▶ WHAT THE EXERCISE ASKS
Pull out every line of the entries below that contains the string "tuplet", matching case exactly.

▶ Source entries

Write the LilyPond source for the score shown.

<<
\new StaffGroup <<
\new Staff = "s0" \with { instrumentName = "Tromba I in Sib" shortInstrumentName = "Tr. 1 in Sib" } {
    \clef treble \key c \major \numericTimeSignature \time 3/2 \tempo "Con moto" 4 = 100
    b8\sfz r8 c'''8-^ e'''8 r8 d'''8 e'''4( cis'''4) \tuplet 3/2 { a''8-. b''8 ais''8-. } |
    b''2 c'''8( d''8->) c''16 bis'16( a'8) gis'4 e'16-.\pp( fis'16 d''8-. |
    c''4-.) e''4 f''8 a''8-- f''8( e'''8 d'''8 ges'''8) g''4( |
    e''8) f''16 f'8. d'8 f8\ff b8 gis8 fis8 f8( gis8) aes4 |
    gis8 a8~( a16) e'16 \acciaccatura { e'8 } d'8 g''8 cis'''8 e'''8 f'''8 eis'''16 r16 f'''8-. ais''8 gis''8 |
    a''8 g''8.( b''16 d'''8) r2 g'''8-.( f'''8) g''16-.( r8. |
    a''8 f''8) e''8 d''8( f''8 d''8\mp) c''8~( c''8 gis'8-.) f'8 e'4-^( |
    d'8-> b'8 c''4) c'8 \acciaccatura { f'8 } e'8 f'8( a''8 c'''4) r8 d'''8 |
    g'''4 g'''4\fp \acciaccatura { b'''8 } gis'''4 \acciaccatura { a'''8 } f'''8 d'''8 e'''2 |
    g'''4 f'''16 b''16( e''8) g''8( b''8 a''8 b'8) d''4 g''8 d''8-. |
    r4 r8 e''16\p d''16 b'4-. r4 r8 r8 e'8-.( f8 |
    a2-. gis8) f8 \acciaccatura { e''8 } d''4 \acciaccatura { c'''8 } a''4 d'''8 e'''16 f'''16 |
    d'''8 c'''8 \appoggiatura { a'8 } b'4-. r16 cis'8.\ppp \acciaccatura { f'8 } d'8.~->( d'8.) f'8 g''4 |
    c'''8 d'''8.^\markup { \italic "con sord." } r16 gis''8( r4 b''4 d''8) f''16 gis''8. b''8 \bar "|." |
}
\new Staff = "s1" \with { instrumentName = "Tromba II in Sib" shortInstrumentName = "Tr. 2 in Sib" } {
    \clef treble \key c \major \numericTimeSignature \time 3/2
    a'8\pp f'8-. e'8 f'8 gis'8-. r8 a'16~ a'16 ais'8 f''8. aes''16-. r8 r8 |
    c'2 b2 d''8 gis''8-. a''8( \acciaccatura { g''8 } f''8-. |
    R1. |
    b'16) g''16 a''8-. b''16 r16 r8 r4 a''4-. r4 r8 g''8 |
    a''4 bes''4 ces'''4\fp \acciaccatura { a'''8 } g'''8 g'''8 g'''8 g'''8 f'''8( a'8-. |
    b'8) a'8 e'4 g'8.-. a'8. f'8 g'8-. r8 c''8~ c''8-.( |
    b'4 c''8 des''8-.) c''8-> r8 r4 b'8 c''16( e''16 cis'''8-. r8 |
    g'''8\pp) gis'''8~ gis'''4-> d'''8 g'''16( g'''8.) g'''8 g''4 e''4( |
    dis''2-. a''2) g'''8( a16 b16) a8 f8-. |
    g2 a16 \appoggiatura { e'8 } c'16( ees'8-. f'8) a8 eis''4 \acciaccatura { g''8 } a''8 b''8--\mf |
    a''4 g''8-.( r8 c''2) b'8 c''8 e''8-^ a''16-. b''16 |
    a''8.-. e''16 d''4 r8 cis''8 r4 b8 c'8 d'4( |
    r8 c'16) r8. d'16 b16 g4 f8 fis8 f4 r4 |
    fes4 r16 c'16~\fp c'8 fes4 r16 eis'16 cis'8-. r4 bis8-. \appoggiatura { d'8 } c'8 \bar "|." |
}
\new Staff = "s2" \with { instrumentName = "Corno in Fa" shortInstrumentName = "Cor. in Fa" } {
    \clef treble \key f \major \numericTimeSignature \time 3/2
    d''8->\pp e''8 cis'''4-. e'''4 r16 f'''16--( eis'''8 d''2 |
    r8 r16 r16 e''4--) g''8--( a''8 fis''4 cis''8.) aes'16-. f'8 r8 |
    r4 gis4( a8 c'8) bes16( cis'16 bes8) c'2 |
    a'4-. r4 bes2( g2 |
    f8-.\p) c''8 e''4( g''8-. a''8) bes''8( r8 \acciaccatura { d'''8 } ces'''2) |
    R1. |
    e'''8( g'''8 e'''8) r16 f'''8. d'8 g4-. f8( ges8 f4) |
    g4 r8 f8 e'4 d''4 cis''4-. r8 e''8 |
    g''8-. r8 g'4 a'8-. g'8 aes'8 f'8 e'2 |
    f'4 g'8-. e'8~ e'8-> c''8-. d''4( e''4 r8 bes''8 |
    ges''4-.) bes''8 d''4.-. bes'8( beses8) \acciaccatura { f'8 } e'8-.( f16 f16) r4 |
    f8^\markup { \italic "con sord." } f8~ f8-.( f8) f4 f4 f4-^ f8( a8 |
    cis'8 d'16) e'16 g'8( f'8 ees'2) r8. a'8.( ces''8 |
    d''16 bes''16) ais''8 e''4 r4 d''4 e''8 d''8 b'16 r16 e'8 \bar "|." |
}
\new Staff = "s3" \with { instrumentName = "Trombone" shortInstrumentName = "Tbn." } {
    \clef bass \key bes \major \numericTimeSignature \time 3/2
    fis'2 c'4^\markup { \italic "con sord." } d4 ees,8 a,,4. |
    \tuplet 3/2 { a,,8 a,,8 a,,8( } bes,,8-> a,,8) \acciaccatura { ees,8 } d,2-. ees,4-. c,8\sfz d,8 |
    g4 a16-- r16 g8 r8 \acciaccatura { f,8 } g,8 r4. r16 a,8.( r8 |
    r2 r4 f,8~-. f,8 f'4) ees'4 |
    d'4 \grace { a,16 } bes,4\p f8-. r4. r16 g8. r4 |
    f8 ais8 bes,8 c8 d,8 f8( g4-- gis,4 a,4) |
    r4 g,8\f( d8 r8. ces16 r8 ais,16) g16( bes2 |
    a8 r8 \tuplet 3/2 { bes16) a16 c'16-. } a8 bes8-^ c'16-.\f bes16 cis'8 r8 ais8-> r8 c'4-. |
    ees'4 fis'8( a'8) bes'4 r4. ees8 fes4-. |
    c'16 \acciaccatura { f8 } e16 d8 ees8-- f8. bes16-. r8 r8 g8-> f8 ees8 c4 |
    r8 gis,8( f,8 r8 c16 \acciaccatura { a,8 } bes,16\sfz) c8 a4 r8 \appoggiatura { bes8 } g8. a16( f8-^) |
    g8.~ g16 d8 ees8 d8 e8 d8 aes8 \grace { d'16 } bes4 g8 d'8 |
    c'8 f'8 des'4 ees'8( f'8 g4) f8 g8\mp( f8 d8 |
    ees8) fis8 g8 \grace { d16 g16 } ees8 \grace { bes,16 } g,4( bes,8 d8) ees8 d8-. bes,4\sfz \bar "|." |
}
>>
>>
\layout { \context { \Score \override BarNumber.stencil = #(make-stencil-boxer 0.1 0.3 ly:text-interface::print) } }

▶ ANSWER BELOW
    b8\sfz r8 c'''8-^ e'''8 r8 d'''8 e'''4( cis'''4) \tuplet 3/2 { a''8-. b''8 ais''8-. } |
    \tuplet 3/2 { a,,8 a,,8 a,,8( } bes,,8-> a,,8) \acciaccatura { ees,8 } d,2-. ees,4-. c,8\sfz d,8 |
    a8 r8 \tuplet 3/2 { bes16) a16 c'16-. } a8 bes8-^ c'16-.\f bes16 cis'8 r8 ais8-> r8 c'4-. |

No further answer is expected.